ASSIGNED TASK:
Where the word "switch" shows up in a line below, that line is counted. State how many lines are counted, without any other words.

PROVIDED INFORMATION:
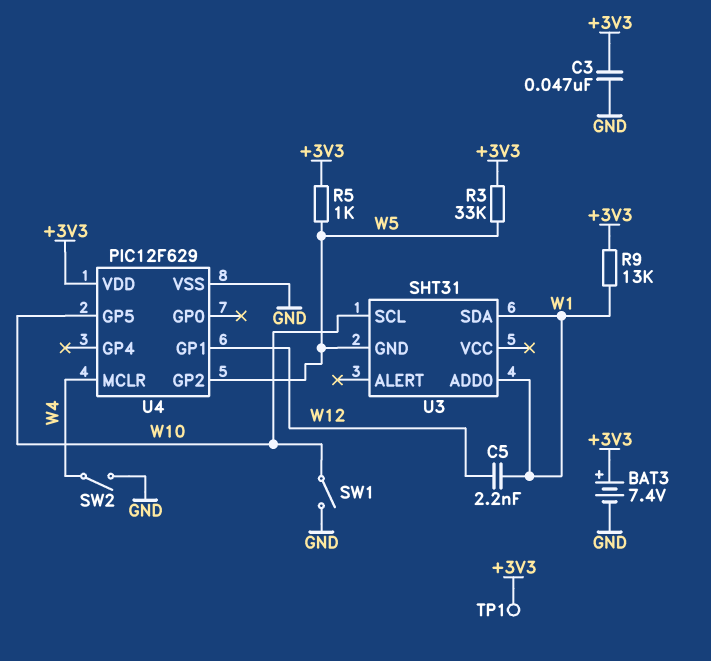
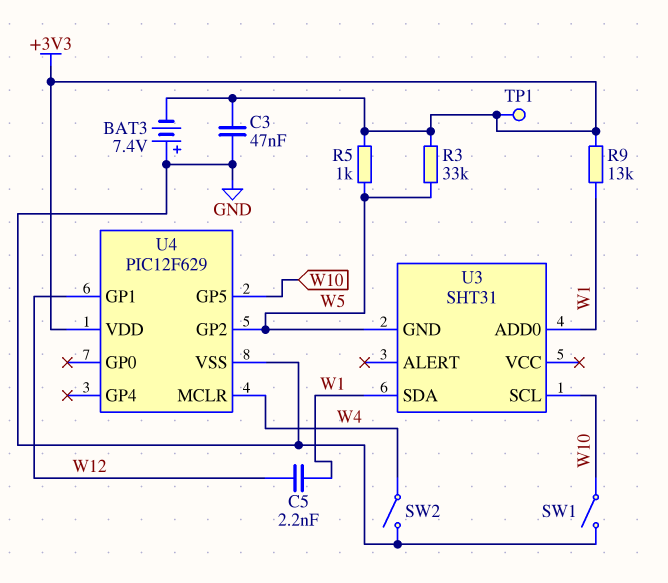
BAT3: 7.4V (plus +3V3, minus GND) -> 7.4V (plus GND, minus +3V3)

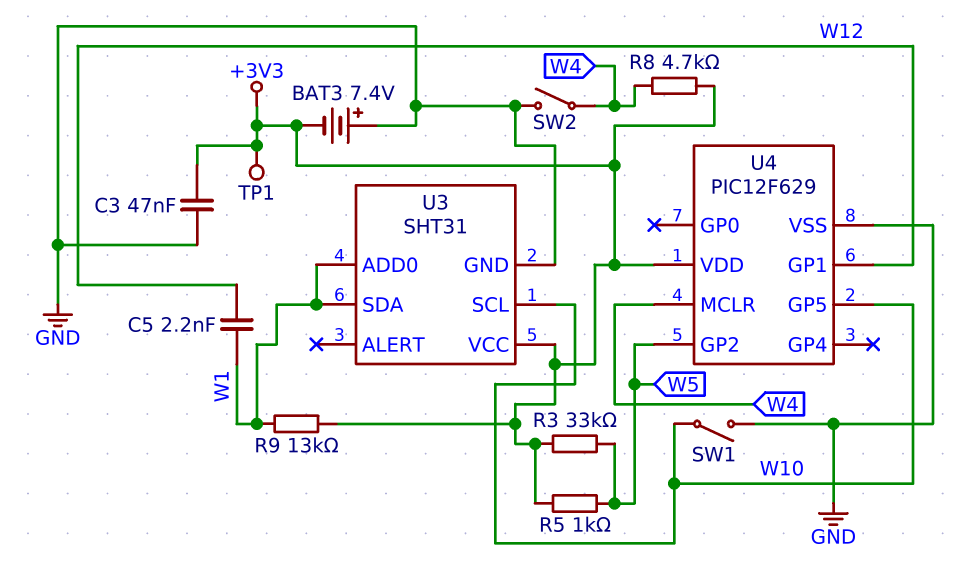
R8: none -> 4.7k (+3V3, W4)
U3 pin GND: W5 -> GND
U3 pin VCC: none -> +3V3

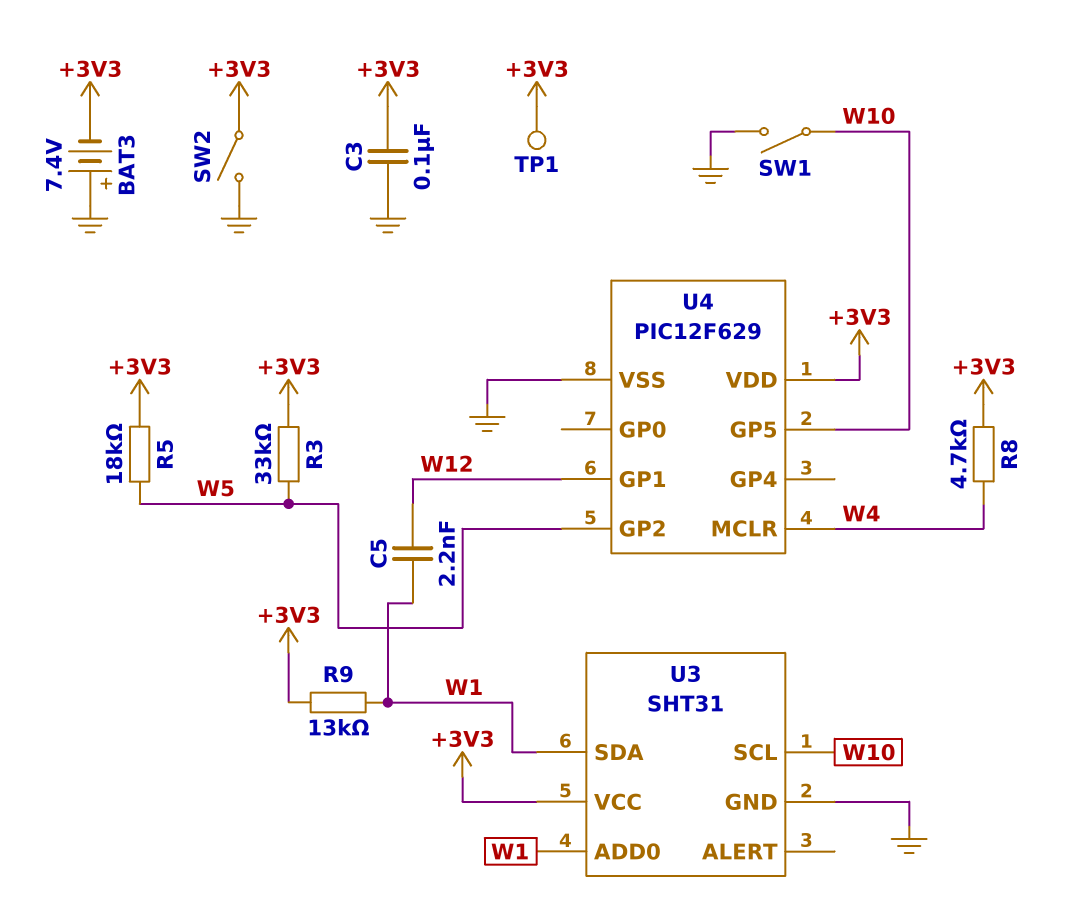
C3: 47nF (+3V3, GND) -> 100nF (+3V3, GND)
R5: 1k (+3V3, W5) -> 18k (+3V3, W5)
SW2: switch (GND, W4) -> switch (+3V3, GND)

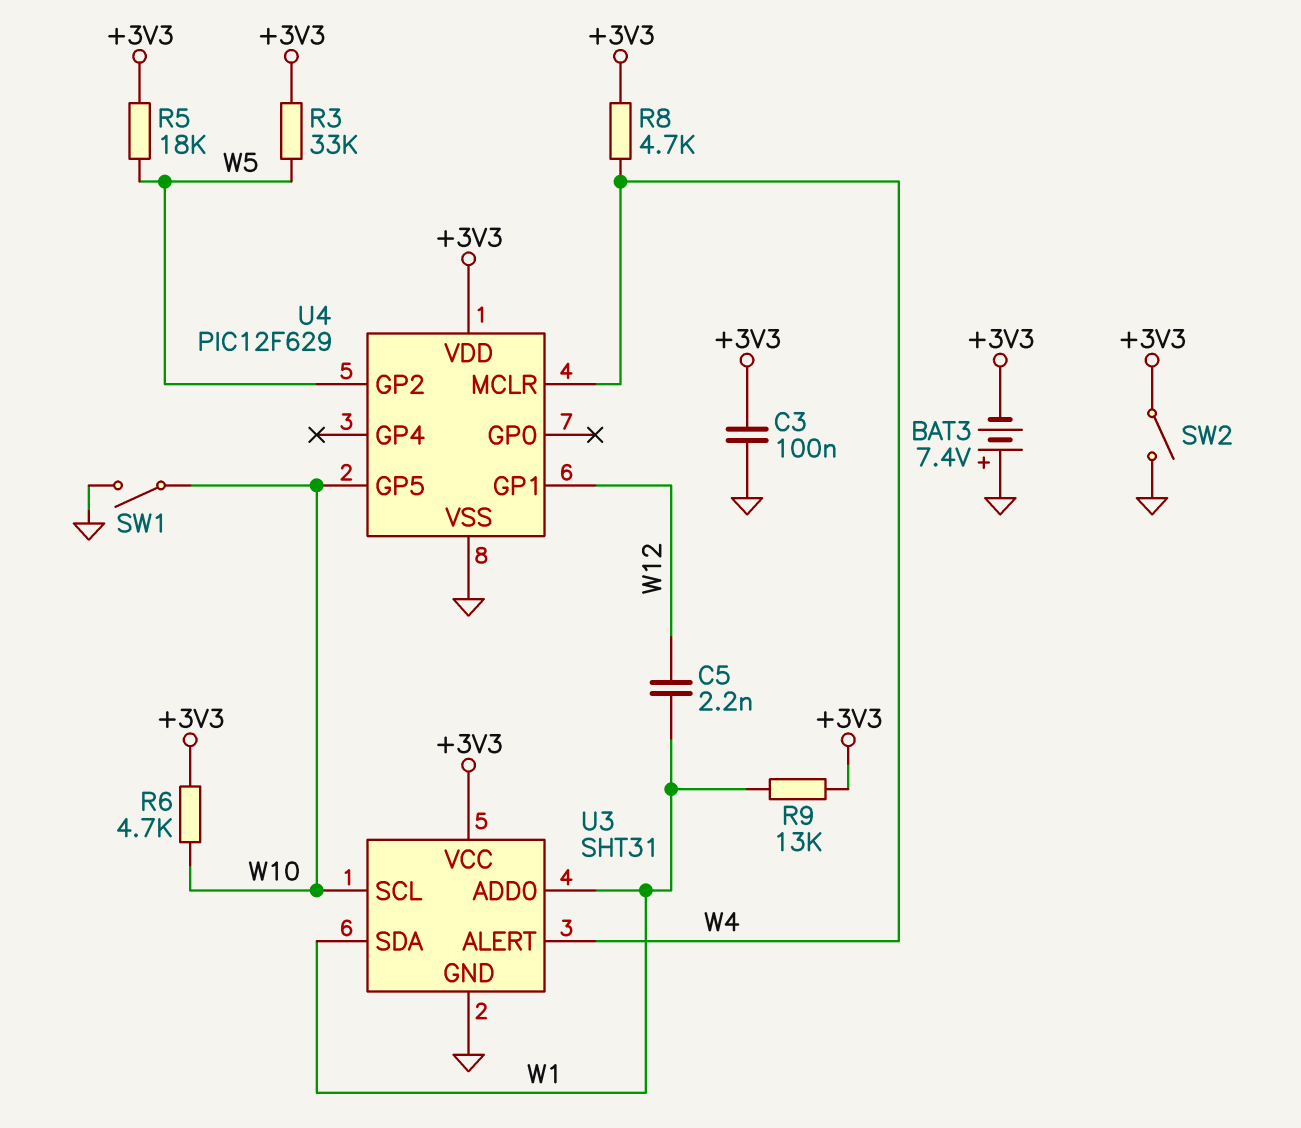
R6: none -> 4.7k (+3V3, W10)
TP1: test point (+3V3) -> none
U3 pin ALERT: none -> W4

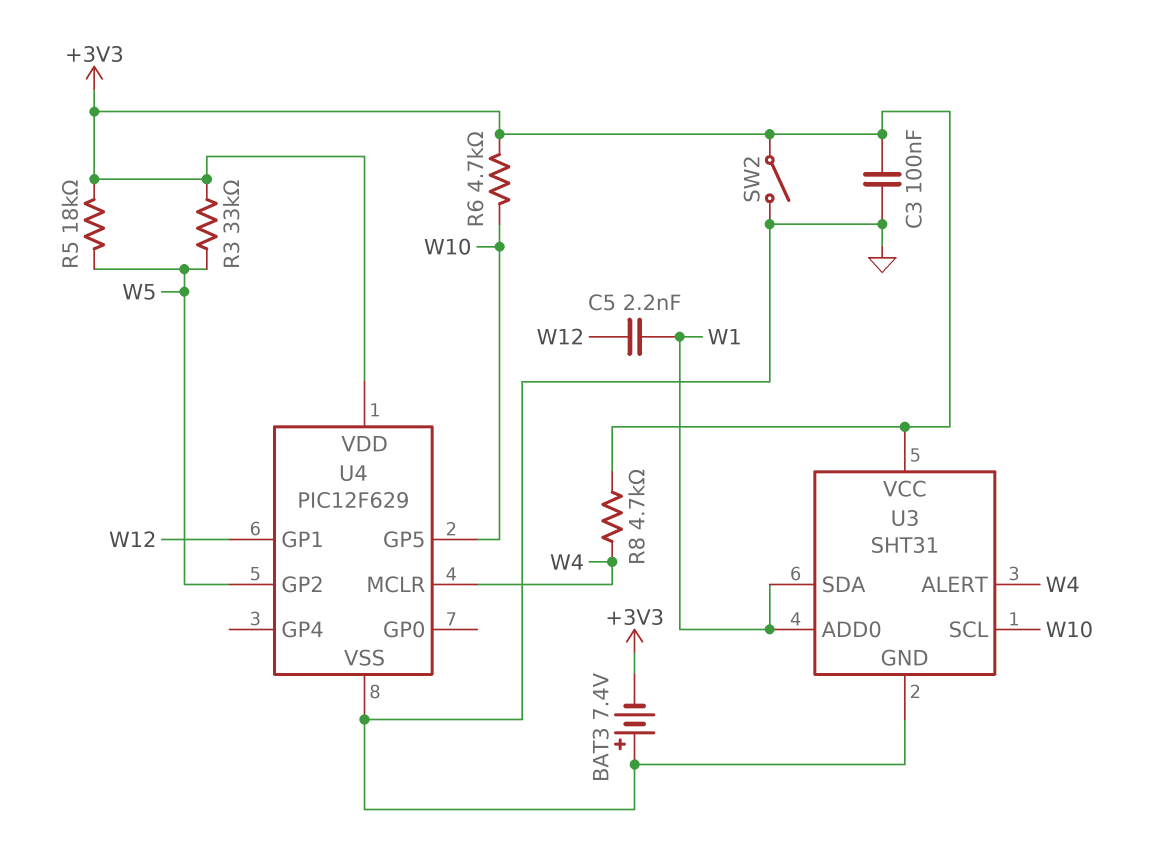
R9: 13k (+3V3, W1) -> none
SW1: switch (GND, W10) -> none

TASK OUTPUT:
2